-- Problem to work on --
Below are some records. Set each one down exactly as it reads.

(Records from a dataset)
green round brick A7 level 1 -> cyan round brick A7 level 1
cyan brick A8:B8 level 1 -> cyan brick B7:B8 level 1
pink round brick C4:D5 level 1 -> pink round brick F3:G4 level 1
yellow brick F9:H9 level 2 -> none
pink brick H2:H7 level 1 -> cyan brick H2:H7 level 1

-- Answer area --
green round brick A7 level 1 -> cyan round brick A7 level 1
cyan brick A8:B8 level 1 -> cyan brick B7:B8 level 1
pink round brick C4:D5 level 1 -> pink round brick F3:G4 level 1
yellow brick F9:H9 level 2 -> none
pink brick H2:H7 level 1 -> cyan brick H2:H7 level 1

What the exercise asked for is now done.